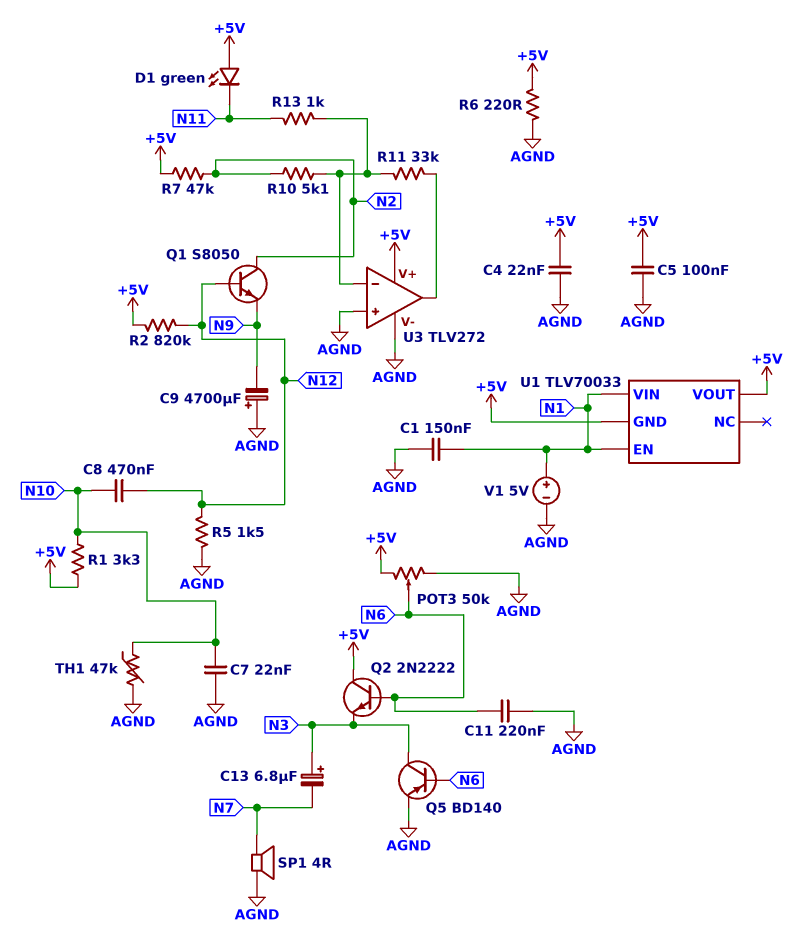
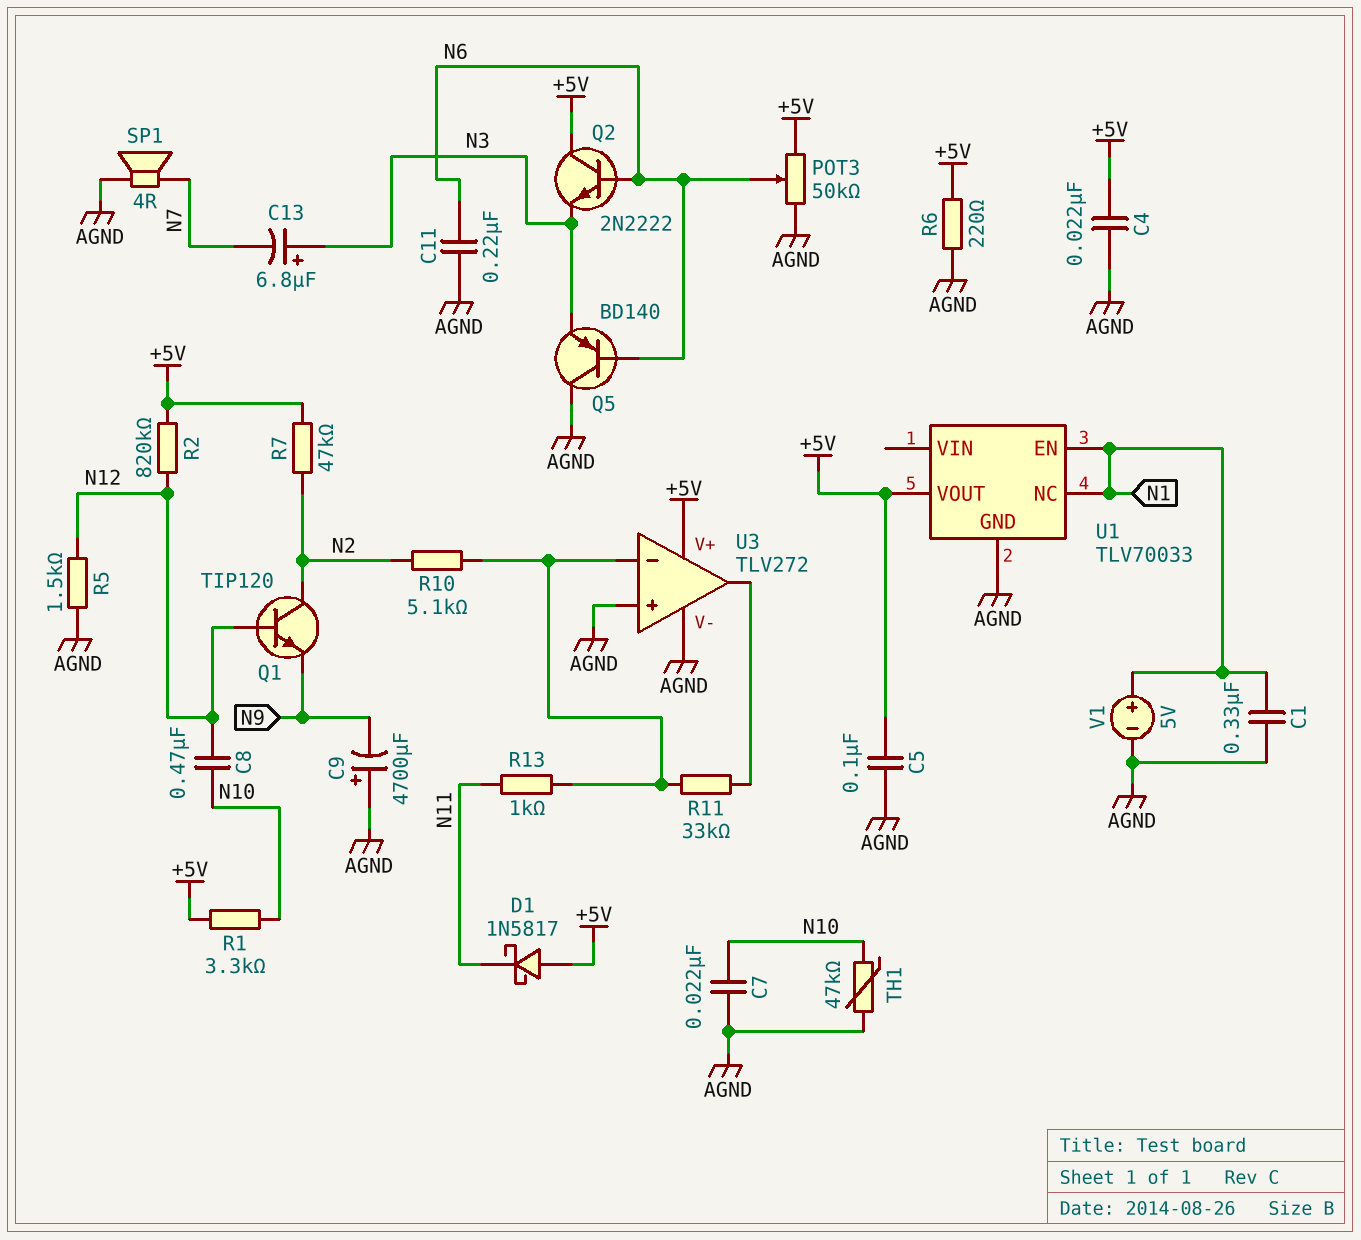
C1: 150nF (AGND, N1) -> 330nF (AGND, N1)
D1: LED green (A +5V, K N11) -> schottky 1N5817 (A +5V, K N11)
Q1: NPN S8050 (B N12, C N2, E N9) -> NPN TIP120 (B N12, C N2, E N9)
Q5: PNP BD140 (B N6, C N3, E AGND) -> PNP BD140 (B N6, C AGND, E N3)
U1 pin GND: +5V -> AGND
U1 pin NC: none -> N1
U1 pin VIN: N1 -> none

▬▬▬▬▬▬▬▬▬▬

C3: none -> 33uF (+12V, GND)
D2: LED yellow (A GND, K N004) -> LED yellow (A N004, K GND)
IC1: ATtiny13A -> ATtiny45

▬▬▬▬▬▬▬▬▬▬

> **Assigned task**: Going down the listing above, begin printing at the line with "C3: none -> 33uF (+12V, GND)" and finish with the line with "IC1: ATtiny13A -> ATtiny45", exactly as they appear.

> **Output of the exercise**:
C3: none -> 33uF (+12V, GND)
D2: LED yellow (A GND, K N004) -> LED yellow (A N004, K GND)
IC1: ATtiny13A -> ATtiny45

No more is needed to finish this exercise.